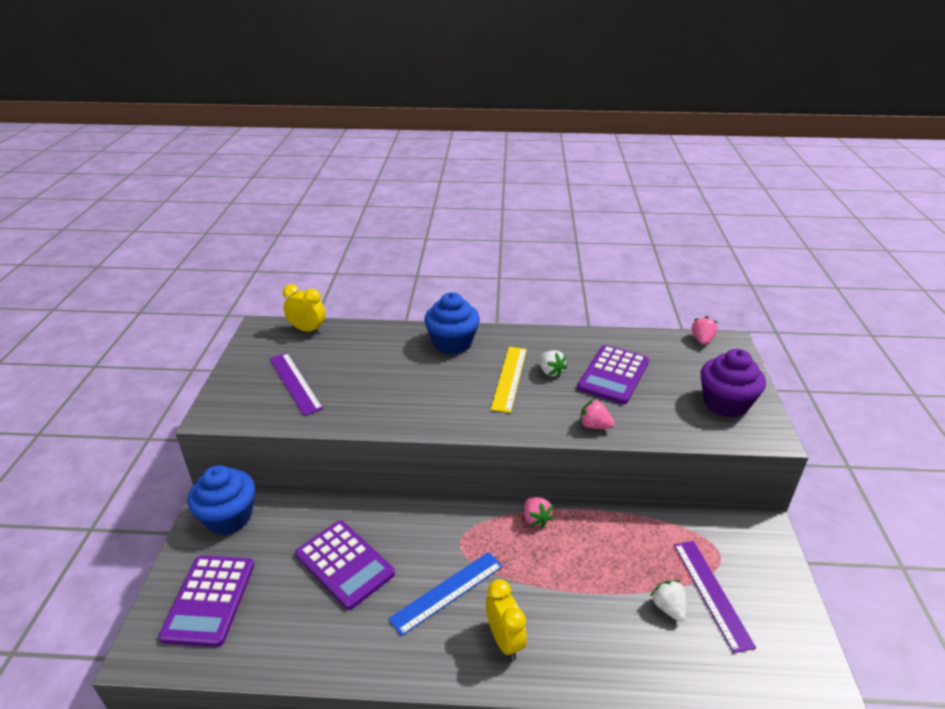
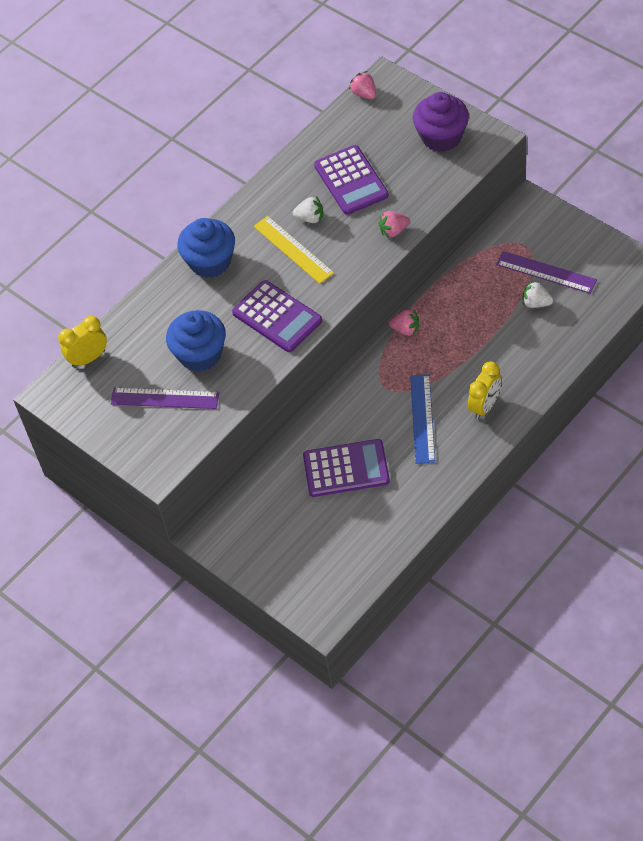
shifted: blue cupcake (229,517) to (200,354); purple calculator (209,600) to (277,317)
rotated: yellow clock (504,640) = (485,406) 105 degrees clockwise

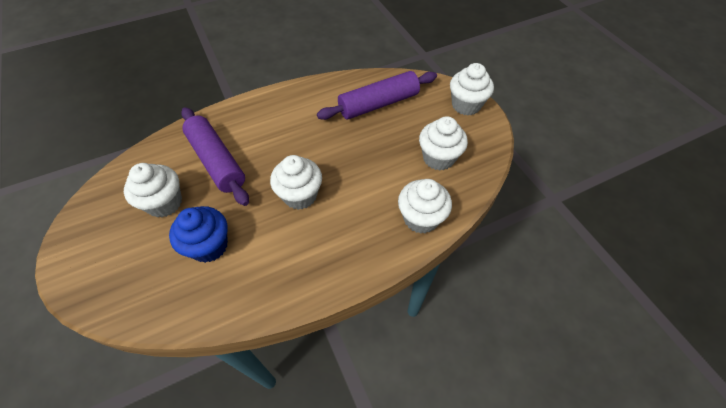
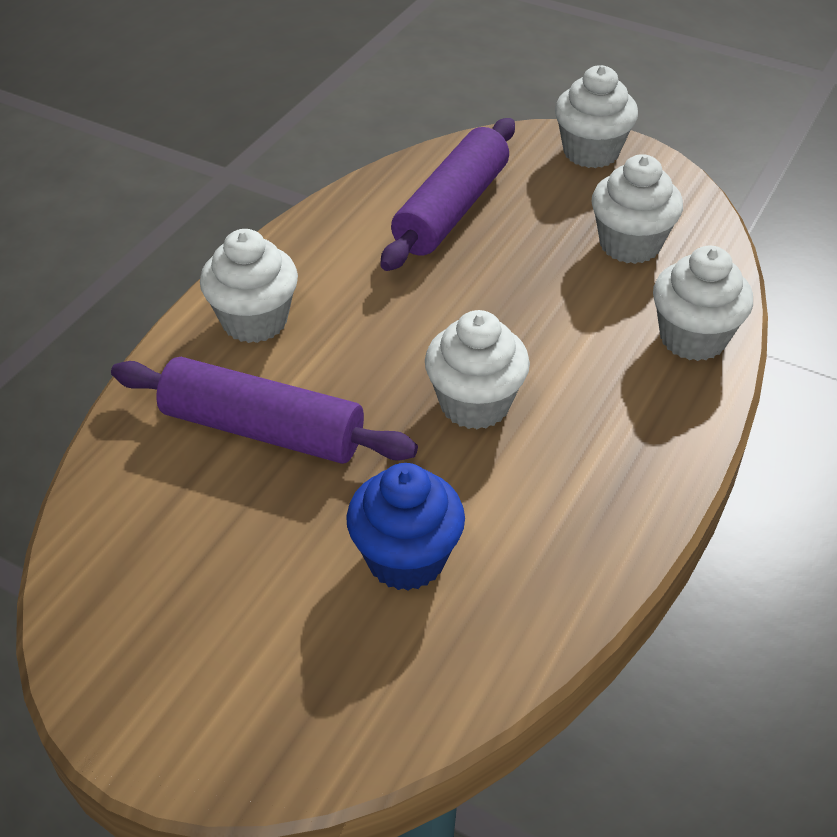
shifted: white cupcake (164,203) to (254,321)

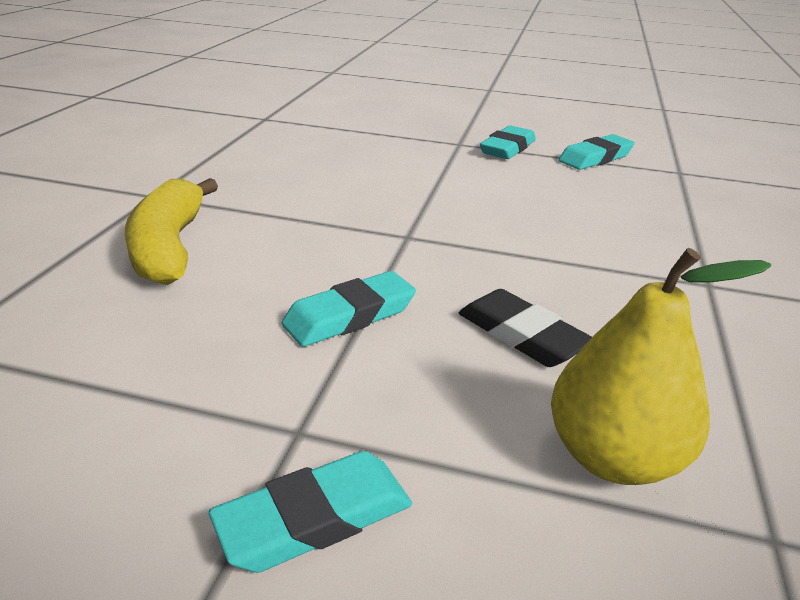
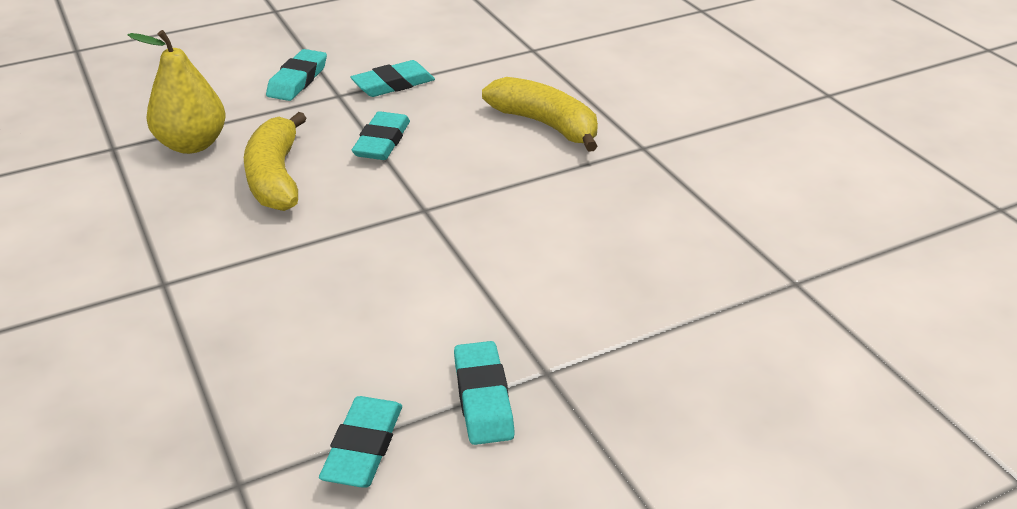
new: turquoise eraser (393,84)
swapped: black eraser (521,335) to yellow banana (275,177)

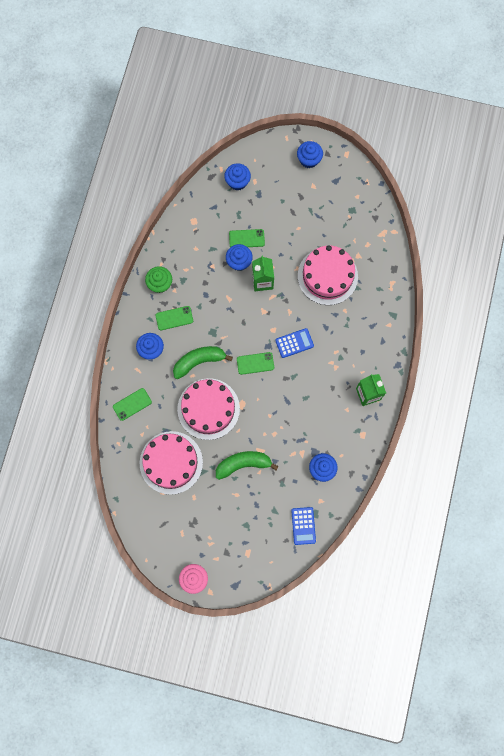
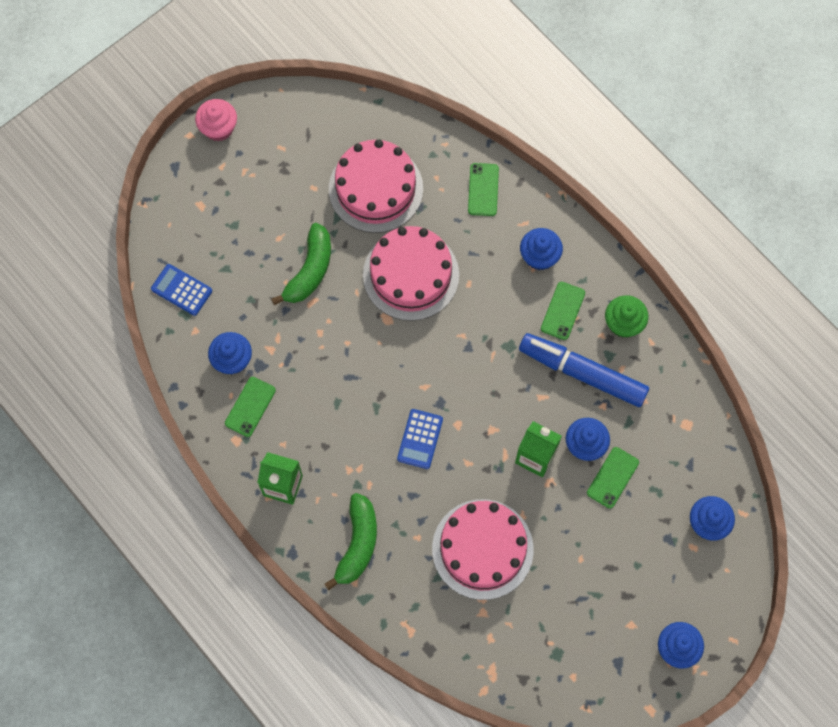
new: blue marker (582,373)
shifted: green banana (199,361) to (357,544); green phone (255,363) to (250,407)

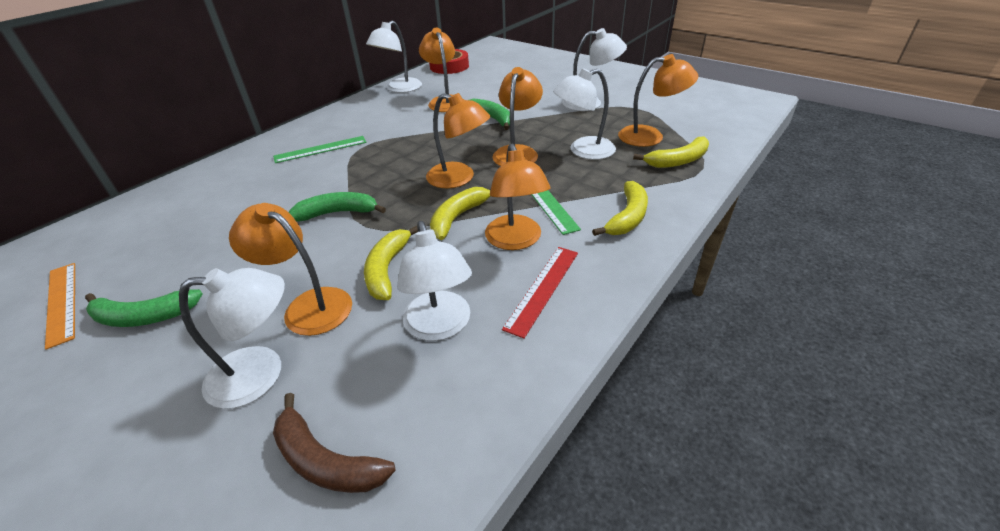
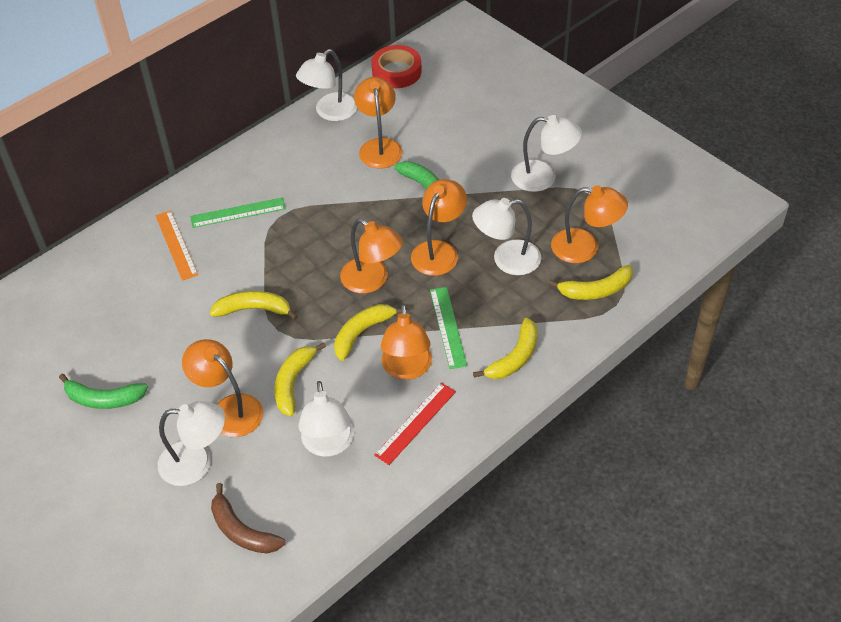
shifted: orange ruler (62,302) to (176,244)
repainted: green banana (337,213) to yellow banana (253,309)

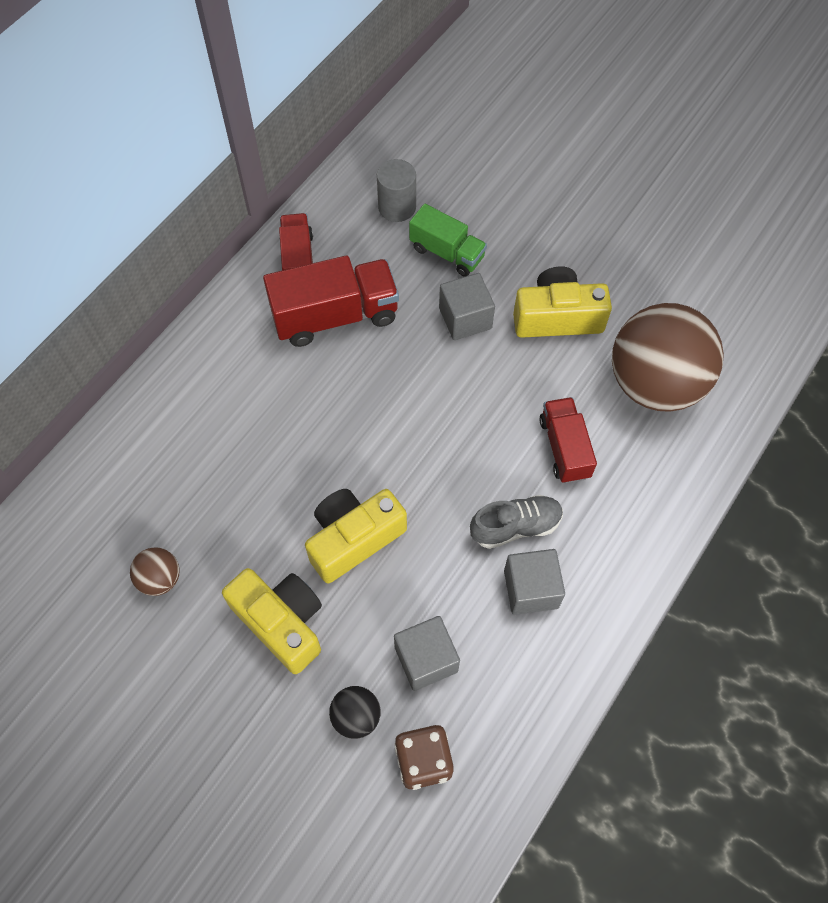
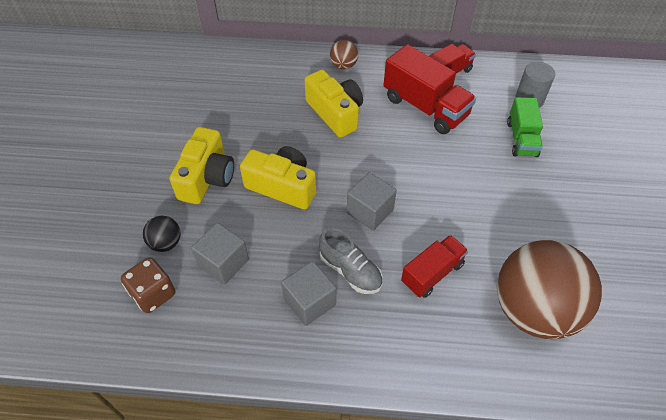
shifted: yellow camera (557,317) to (335,113); grey cube (465,318) to (370,211); brown ball (160,579) to (343,65)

> EXERCISE:
Without the pictures, repeat every record above exactly as written.

> RESPONSE BELOW:
shifted: blue cupcake (229,517) to (200,354); purple calculator (209,600) to (277,317)
rotated: yellow clock (504,640) = (485,406) 105 degrees clockwise

shifted: white cupcake (164,203) to (254,321)

new: turquoise eraser (393,84)
swapped: black eraser (521,335) to yellow banana (275,177)

new: blue marker (582,373)
shifted: green banana (199,361) to (357,544); green phone (255,363) to (250,407)

shifted: orange ruler (62,302) to (176,244)
repainted: green banana (337,213) to yellow banana (253,309)

shifted: yellow camera (557,317) to (335,113); grey cube (465,318) to (370,211); brown ball (160,579) to (343,65)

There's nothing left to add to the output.